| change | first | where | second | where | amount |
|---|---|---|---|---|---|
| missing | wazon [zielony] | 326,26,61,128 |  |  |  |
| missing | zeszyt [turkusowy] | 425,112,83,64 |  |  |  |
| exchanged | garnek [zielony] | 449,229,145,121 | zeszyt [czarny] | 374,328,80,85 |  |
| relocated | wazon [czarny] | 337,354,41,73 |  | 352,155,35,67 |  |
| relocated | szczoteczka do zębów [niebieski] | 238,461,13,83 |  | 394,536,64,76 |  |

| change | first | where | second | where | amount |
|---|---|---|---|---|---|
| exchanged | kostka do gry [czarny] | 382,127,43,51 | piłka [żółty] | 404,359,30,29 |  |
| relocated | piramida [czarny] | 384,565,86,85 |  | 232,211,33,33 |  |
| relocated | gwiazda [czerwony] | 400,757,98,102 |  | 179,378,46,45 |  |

### Exercise
Reproduce each line of the entries in which the word "zeszyt" is found.

### Answer section
| missing | zeszyt [turkusowy] | 425,112,83,64 |  |  |  |
| exchanged | garnek [zielony] | 449,229,145,121 | zeszyt [czarny] | 374,328,80,85 |  |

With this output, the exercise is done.